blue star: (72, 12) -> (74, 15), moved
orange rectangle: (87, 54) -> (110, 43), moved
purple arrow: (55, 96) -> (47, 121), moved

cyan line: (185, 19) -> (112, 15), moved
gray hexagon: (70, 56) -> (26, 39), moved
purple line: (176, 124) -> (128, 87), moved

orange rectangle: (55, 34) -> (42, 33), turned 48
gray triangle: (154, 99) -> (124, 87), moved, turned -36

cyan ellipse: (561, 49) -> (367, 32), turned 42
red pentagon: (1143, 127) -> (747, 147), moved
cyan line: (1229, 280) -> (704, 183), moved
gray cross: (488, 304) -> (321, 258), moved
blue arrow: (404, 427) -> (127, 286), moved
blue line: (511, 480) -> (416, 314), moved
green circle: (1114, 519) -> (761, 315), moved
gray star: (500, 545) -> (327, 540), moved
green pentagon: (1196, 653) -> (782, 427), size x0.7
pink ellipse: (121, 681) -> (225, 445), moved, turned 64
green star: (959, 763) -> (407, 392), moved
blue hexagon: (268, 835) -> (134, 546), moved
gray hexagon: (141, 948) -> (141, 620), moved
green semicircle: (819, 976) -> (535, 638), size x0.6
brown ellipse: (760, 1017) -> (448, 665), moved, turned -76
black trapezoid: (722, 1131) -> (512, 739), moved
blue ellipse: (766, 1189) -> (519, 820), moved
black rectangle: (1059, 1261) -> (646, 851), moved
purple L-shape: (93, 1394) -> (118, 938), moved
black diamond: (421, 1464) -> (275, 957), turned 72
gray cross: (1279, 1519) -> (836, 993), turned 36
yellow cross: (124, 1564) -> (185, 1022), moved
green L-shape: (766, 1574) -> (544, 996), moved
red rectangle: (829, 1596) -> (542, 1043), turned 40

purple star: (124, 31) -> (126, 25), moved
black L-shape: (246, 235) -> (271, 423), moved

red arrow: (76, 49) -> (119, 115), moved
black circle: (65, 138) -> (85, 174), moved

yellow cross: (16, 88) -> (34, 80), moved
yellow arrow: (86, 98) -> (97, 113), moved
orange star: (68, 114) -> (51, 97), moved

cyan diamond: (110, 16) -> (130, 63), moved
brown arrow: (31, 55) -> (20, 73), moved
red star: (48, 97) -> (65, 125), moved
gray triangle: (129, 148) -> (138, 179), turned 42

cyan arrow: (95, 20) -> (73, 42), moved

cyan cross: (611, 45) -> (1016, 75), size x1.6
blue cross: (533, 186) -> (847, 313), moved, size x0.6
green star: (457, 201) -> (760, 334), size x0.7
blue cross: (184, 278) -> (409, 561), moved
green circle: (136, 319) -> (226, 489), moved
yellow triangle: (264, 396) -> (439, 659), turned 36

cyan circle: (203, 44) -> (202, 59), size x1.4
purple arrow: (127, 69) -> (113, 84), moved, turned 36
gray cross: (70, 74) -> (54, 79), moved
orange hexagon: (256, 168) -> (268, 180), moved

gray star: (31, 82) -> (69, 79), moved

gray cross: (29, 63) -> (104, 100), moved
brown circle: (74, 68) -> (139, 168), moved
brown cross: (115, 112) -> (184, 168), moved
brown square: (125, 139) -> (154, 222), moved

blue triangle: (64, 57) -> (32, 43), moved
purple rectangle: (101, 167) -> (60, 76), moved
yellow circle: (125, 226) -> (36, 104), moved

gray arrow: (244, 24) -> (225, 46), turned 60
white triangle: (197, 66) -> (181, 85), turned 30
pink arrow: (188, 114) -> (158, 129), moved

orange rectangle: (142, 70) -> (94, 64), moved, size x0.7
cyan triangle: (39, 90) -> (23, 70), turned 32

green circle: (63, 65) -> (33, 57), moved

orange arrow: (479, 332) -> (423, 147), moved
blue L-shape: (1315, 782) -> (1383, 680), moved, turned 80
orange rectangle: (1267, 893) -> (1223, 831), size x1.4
===============
Locate "cyan triangle: (39, 90)" in the material, then quote the line that contains it and all lines after it through the final one.

Expected output:
cyan triangle: (39, 90) -> (23, 70), turned 32

green circle: (63, 65) -> (33, 57), moved

orange arrow: (479, 332) -> (423, 147), moved
blue L-shape: (1315, 782) -> (1383, 680), moved, turned 80
orange rectangle: (1267, 893) -> (1223, 831), size x1.4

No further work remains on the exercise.